(Provided data):
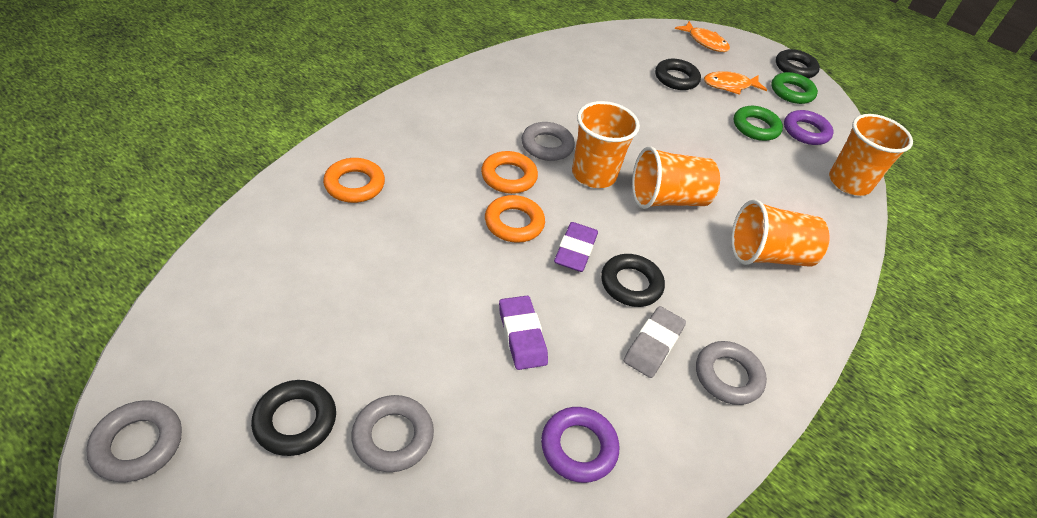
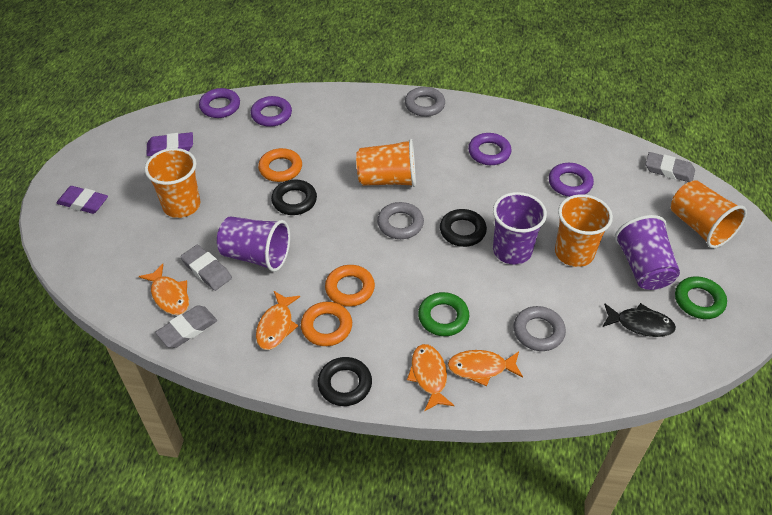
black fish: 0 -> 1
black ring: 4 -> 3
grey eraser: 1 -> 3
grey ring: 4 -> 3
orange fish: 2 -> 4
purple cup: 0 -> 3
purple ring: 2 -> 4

(Task):
Give all of the material again, exactly, apart from the pictures.

(The completed task):
black fish: 0 -> 1
black ring: 4 -> 3
grey eraser: 1 -> 3
grey ring: 4 -> 3
orange fish: 2 -> 4
purple cup: 0 -> 3
purple ring: 2 -> 4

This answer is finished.